Job: Two lines mark the range in the entries below: the one holding "floor lamp: (239, 172) -> (361, 397), moved" and the one holding "window: (180, 350) -> (670, 558), moved". Set down those two and all lines between them, exactly.

Materials provided:

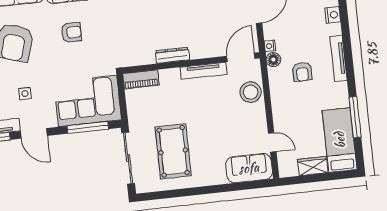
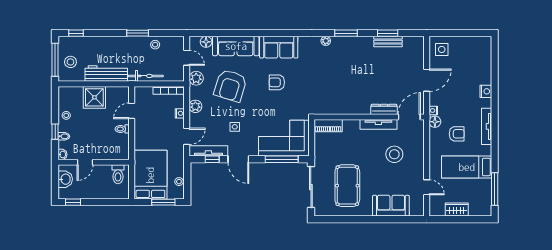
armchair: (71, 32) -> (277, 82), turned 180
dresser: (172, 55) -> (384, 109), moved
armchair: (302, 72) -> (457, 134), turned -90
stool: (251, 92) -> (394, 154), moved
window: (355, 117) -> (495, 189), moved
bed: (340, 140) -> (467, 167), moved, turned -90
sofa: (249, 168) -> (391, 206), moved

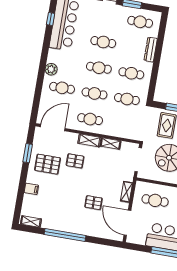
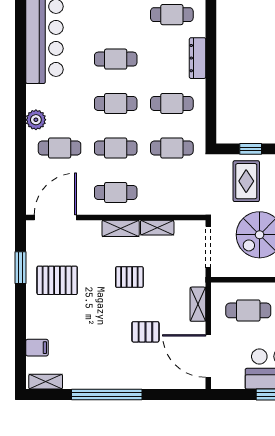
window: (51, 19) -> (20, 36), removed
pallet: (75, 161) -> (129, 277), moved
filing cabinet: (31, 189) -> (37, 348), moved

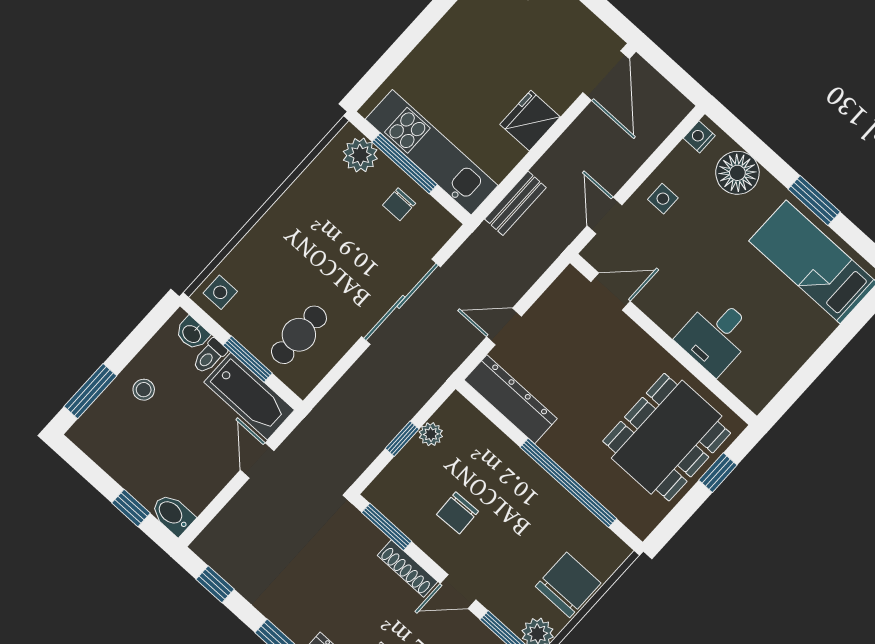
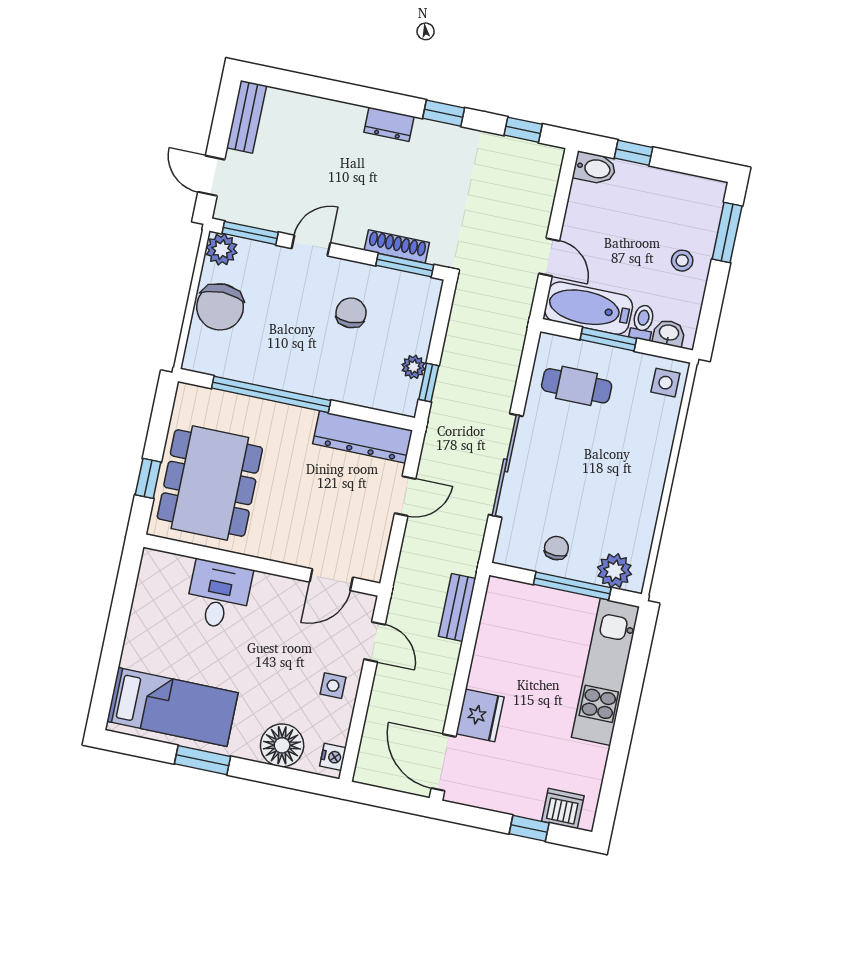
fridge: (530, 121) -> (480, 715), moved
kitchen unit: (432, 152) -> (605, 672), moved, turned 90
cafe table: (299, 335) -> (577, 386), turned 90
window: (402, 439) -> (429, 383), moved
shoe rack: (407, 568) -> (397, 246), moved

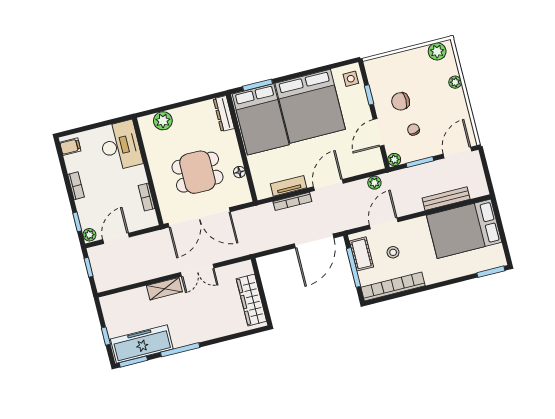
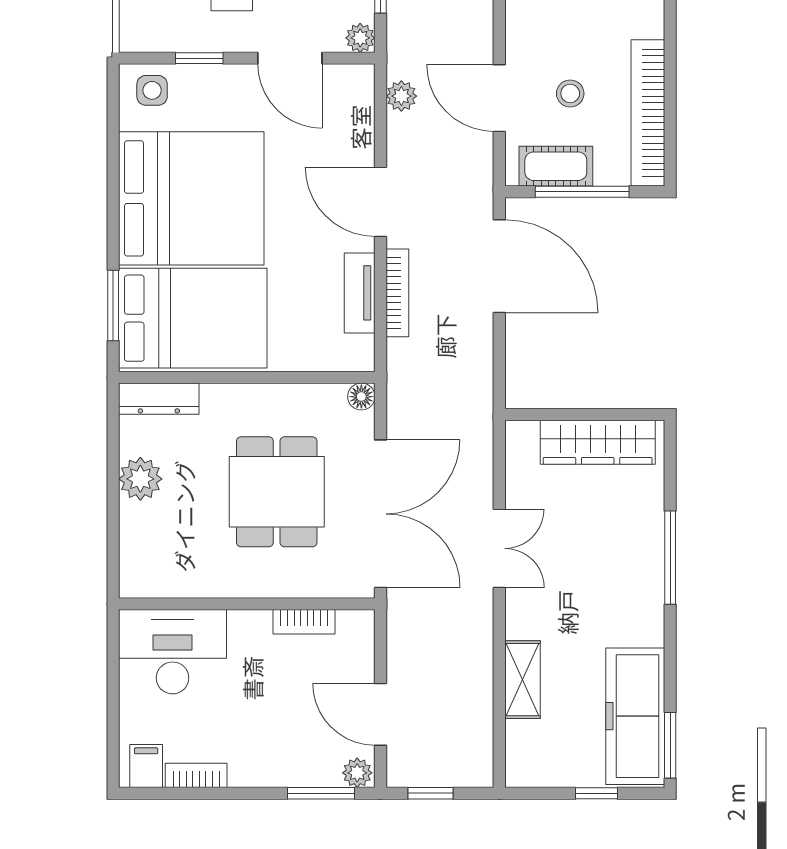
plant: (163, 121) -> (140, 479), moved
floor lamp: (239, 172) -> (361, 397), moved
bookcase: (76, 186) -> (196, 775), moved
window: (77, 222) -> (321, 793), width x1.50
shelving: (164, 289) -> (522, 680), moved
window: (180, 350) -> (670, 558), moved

...

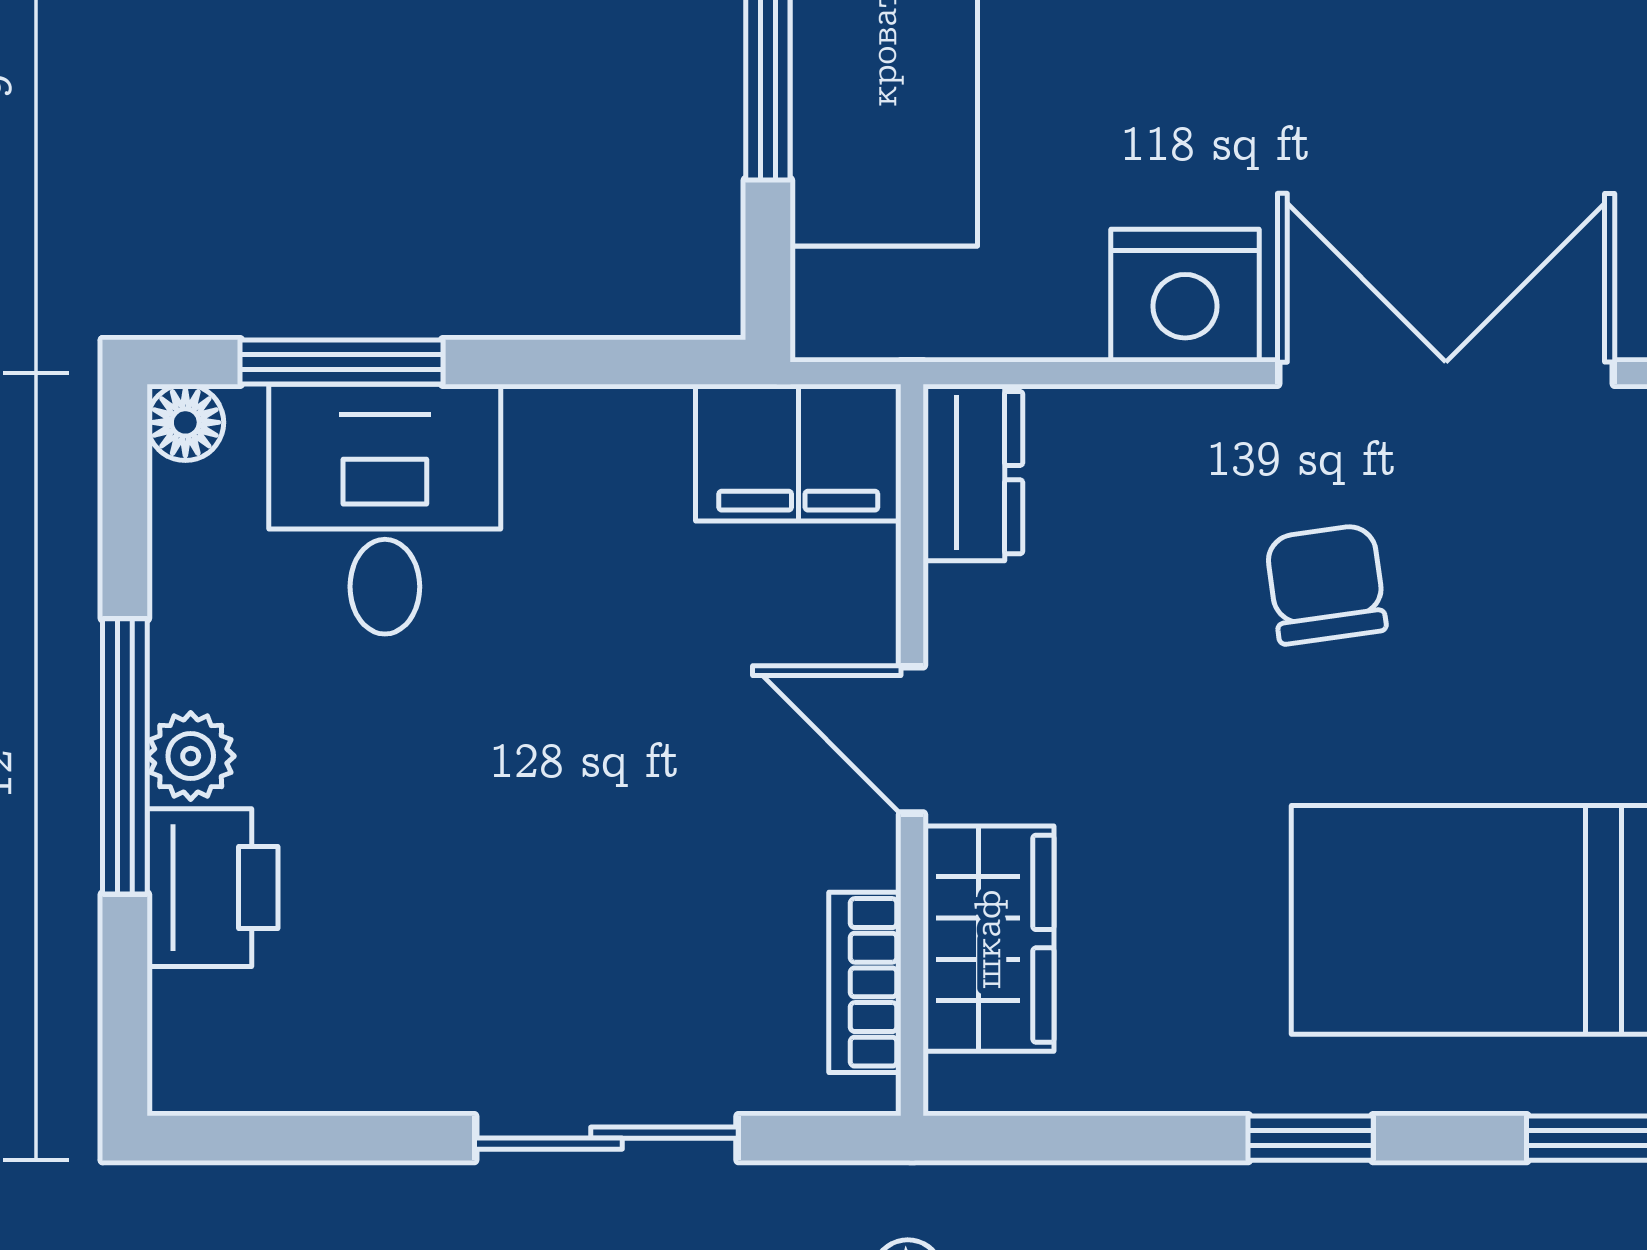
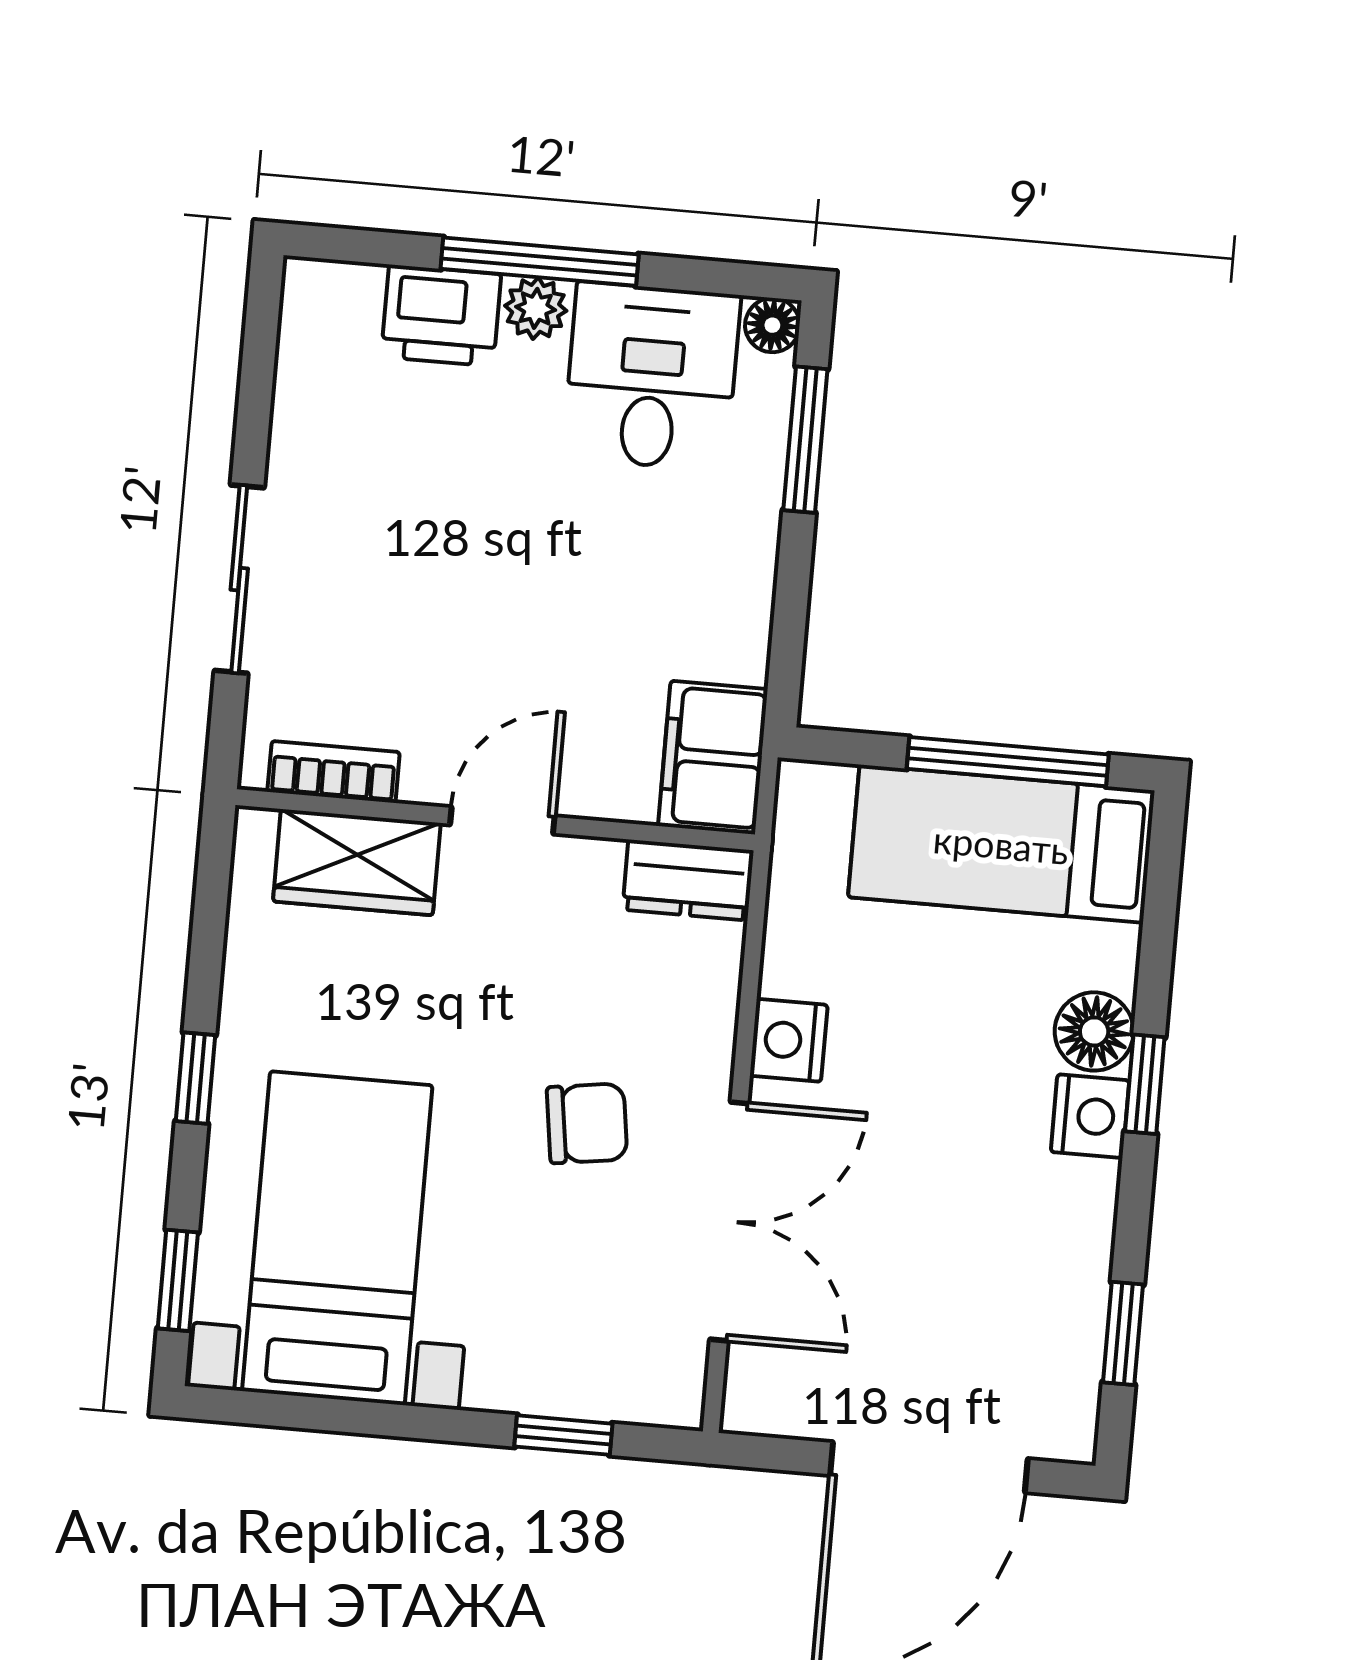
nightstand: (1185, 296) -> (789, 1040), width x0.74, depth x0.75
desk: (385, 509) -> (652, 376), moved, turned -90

Result of this task:
floor lamp: (239, 172) -> (361, 397), moved
bookcase: (76, 186) -> (196, 775), moved
window: (77, 222) -> (321, 793), width x1.50
shelving: (164, 289) -> (522, 680), moved
window: (180, 350) -> (670, 558), moved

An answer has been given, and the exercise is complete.